WORK TO COMPLETE - As you restate the entries, keep every word intact and leave out whatever images they hold.

Source records:
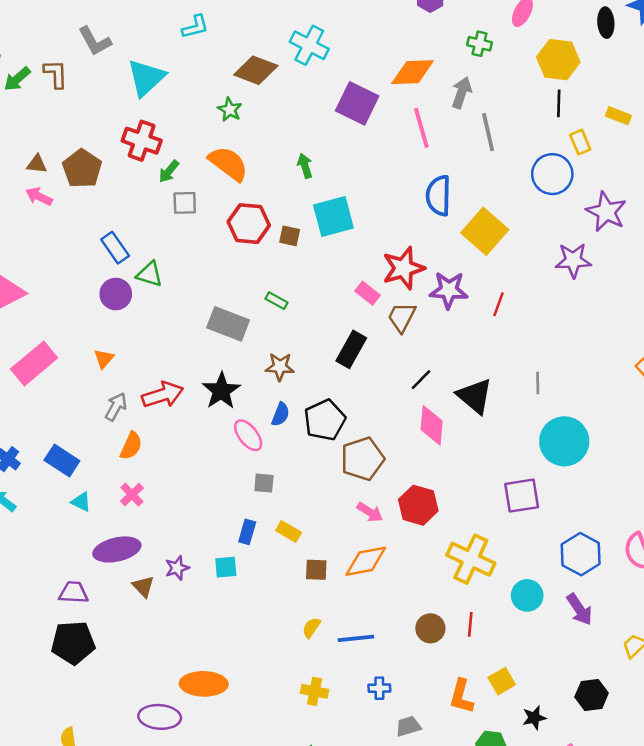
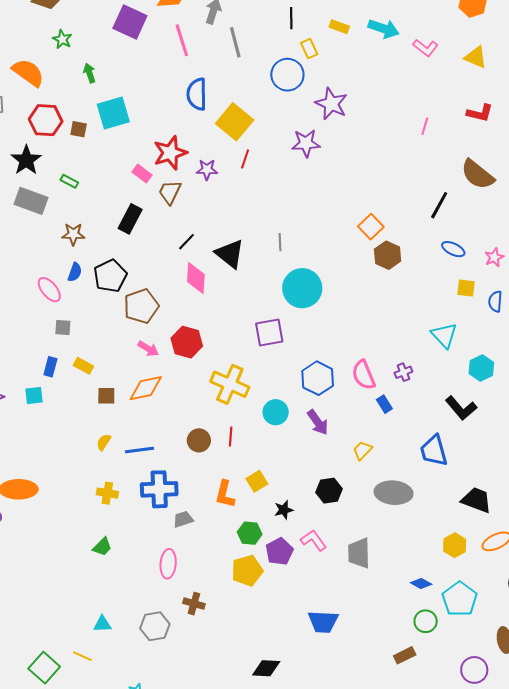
green star: (230, 110) -> (62, 39), moved
purple star: (449, 290) -> (207, 170), size x0.7
red line: (499, 304) -> (245, 159), moved
black star: (221, 391) -> (26, 160), moved
blue cross: (379, 688) -> (159, 489), size x2.0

RESULT OF THIS TASK -
green star: (230, 110) -> (62, 39), moved
purple star: (449, 290) -> (207, 170), size x0.7
red line: (499, 304) -> (245, 159), moved
black star: (221, 391) -> (26, 160), moved
blue cross: (379, 688) -> (159, 489), size x2.0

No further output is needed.